Entries supplied
========

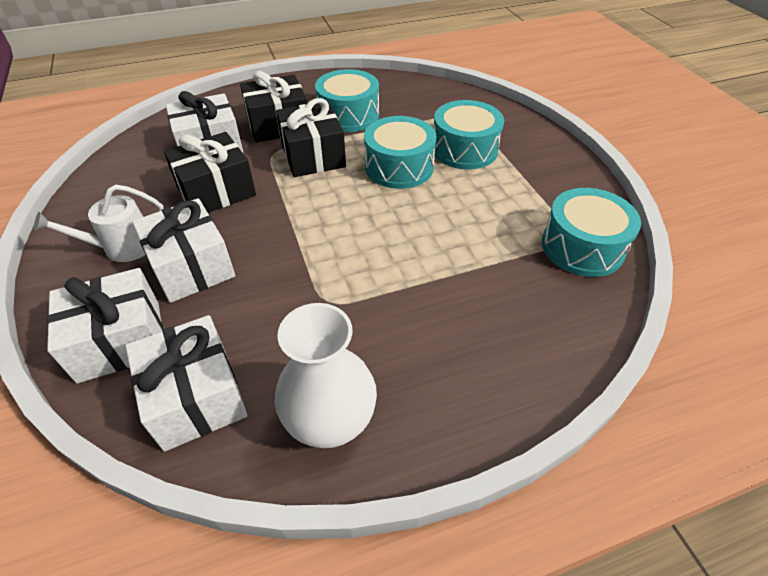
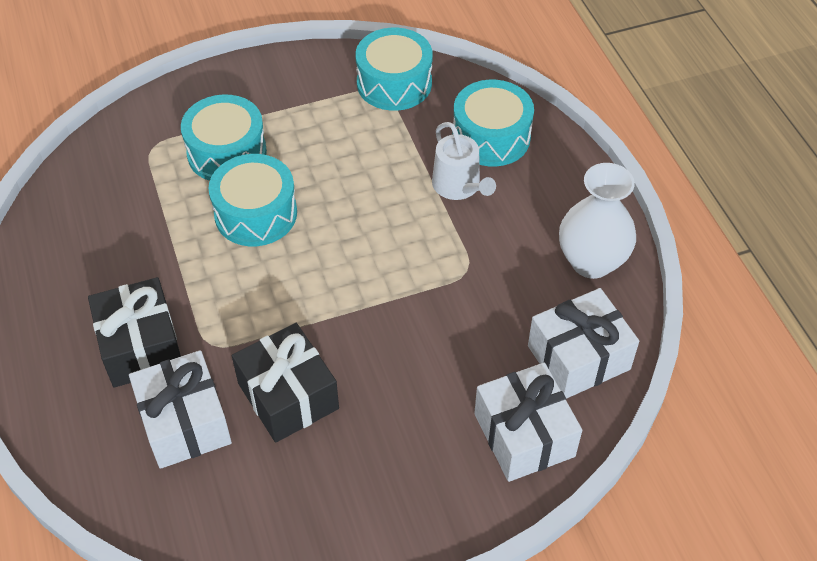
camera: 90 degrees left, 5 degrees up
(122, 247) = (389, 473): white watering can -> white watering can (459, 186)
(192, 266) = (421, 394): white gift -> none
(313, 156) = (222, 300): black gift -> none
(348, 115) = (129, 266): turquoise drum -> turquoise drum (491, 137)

========

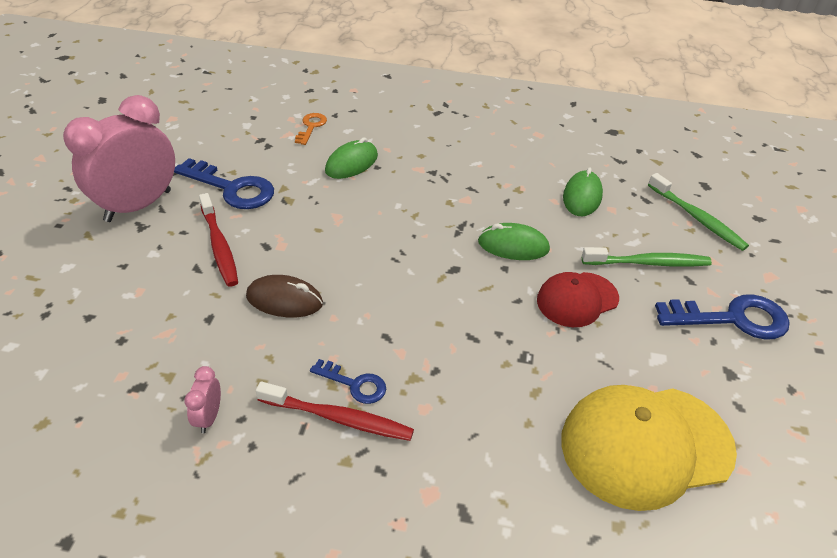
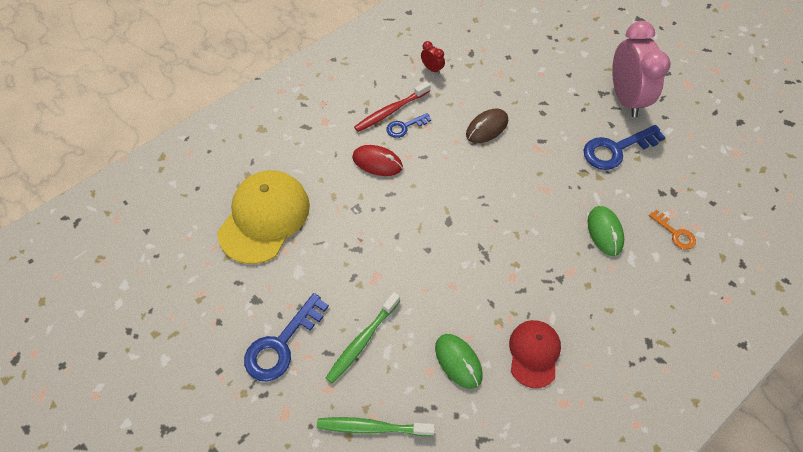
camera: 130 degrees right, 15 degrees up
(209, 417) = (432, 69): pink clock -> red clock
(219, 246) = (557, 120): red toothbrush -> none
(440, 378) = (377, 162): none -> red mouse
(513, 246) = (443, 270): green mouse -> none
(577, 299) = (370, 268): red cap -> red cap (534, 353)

========

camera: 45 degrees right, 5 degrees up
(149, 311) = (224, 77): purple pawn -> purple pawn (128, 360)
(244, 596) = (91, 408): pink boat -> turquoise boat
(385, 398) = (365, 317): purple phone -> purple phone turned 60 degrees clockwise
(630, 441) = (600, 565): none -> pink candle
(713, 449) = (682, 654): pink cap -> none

========

Task goal
Only one stretch of the data above is needed. Restate it word for word, from the line containing "camera: 45 degrees right, 5 degrees up" through the line containing "(713, 449) = (682, 654): pink cap -> none", both ends included.

Answer box
camera: 45 degrees right, 5 degrees up
(149, 311) = (224, 77): purple pawn -> purple pawn (128, 360)
(244, 596) = (91, 408): pink boat -> turquoise boat
(385, 398) = (365, 317): purple phone -> purple phone turned 60 degrees clockwise
(630, 441) = (600, 565): none -> pink candle
(713, 449) = (682, 654): pink cap -> none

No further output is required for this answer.